_ASSIGNMENT_
Without including the pictures, copy each line below exactly as it reads.

_GIVEN INFORMATION_
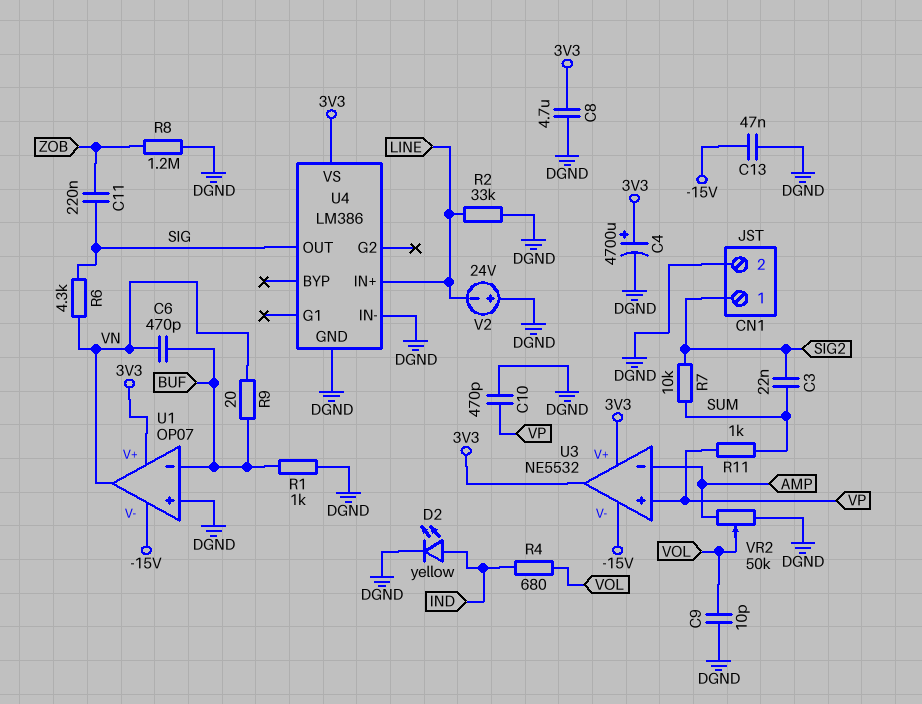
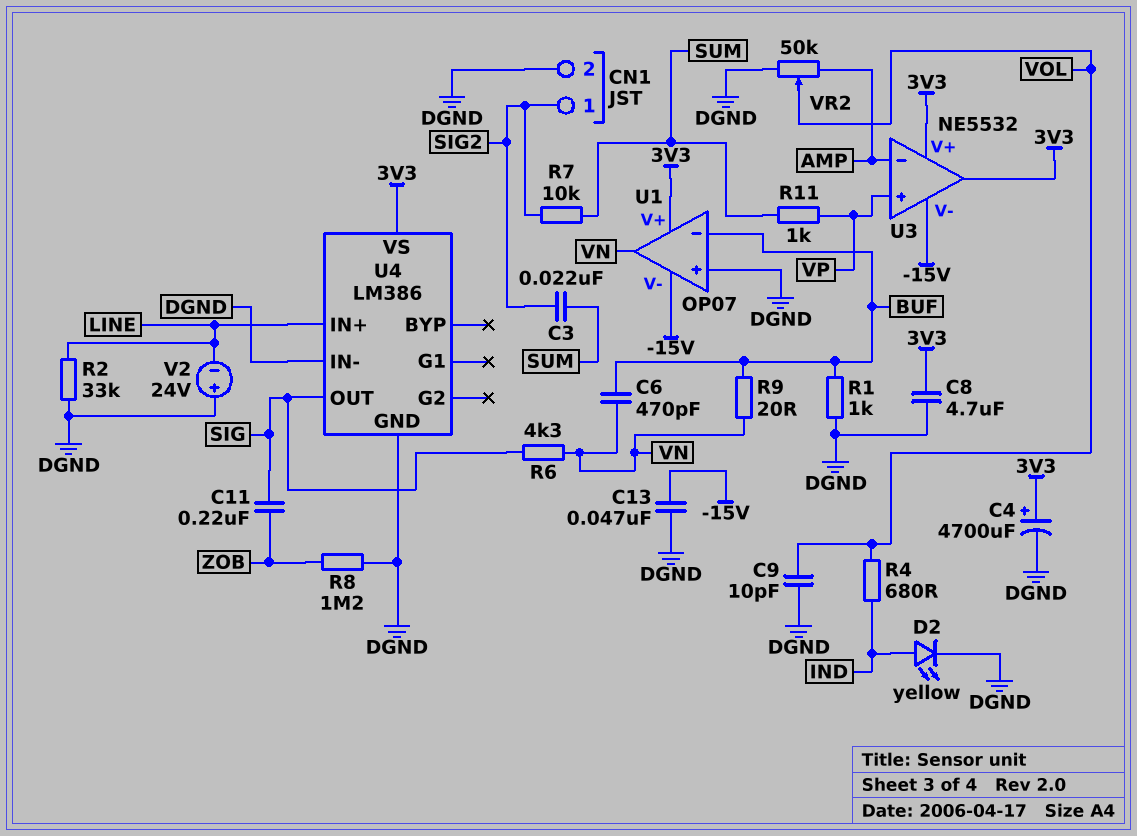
C10: 470pF (DGND, VP) -> none

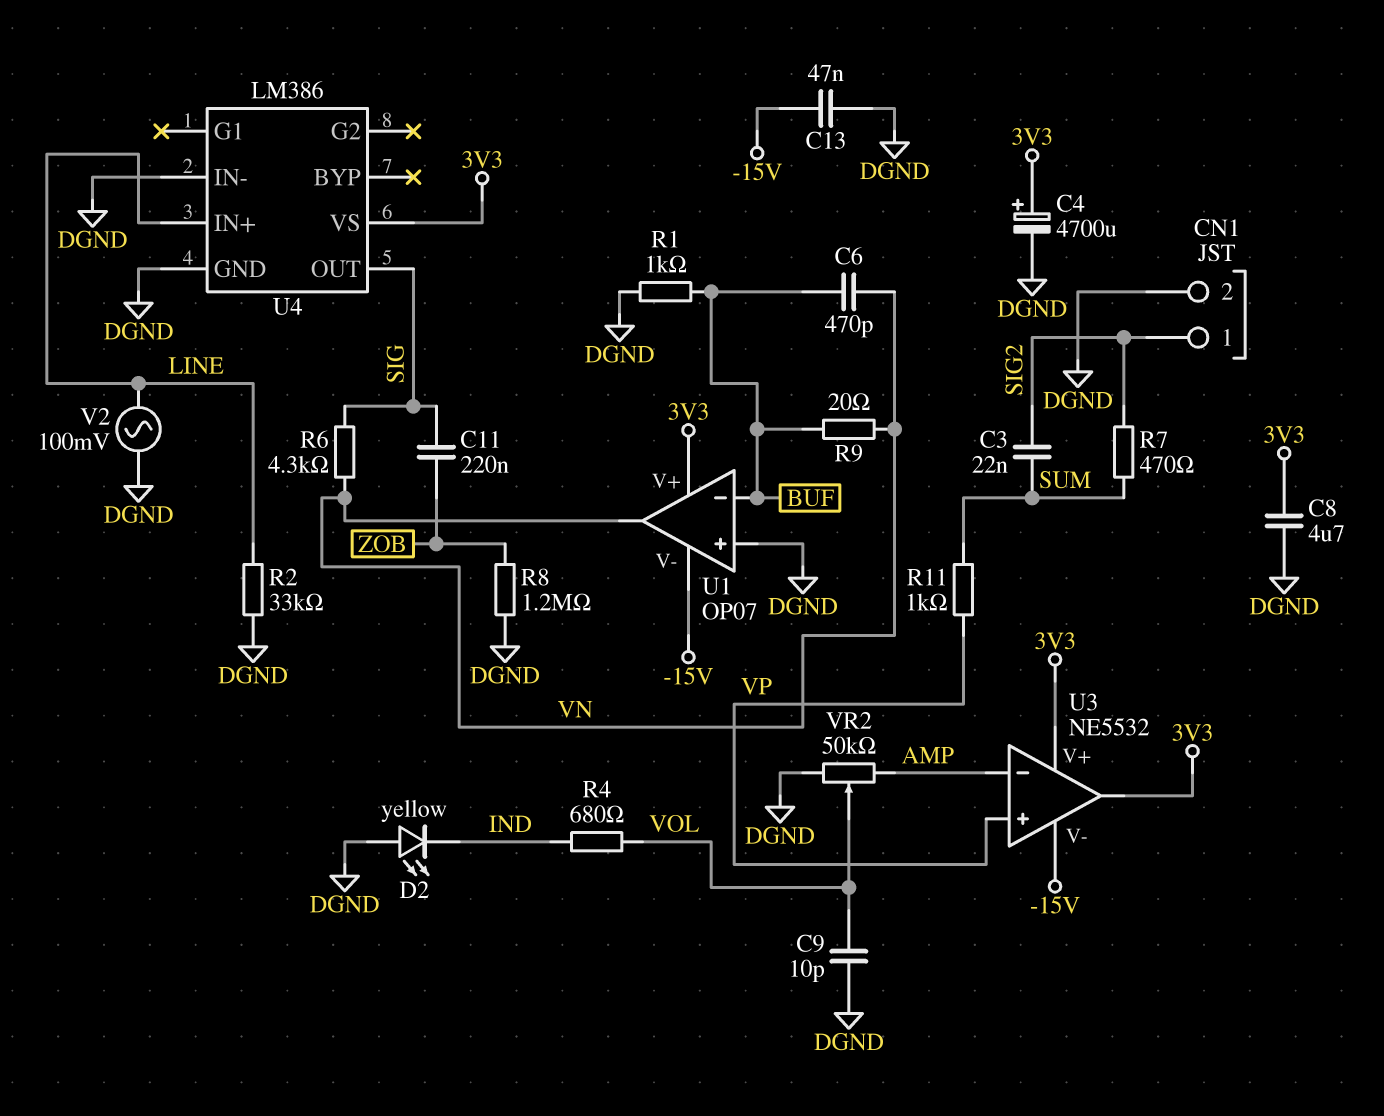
D2: LED yellow (A IND, K DGND) -> LED yellow (A DGND, K IND)
R7: 10k (SIG2, SUM) -> 470 (SIG2, SUM)
V2: 24V (plus DGND, minus LINE) -> AC 100mV (DGND, LINE)

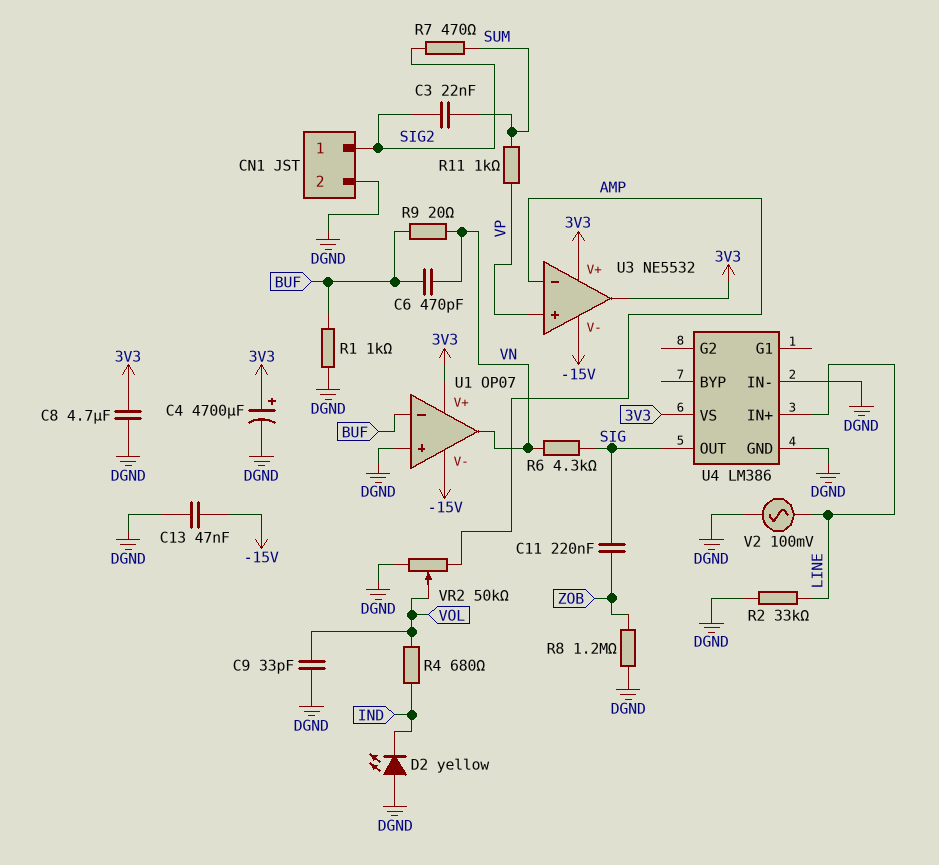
C9: 10pF (DGND, VOL) -> 33pF (DGND, VOL)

_TASK OUTPUT_
C10: 470pF (DGND, VP) -> none

D2: LED yellow (A IND, K DGND) -> LED yellow (A DGND, K IND)
R7: 10k (SIG2, SUM) -> 470 (SIG2, SUM)
V2: 24V (plus DGND, minus LINE) -> AC 100mV (DGND, LINE)

C9: 10pF (DGND, VOL) -> 33pF (DGND, VOL)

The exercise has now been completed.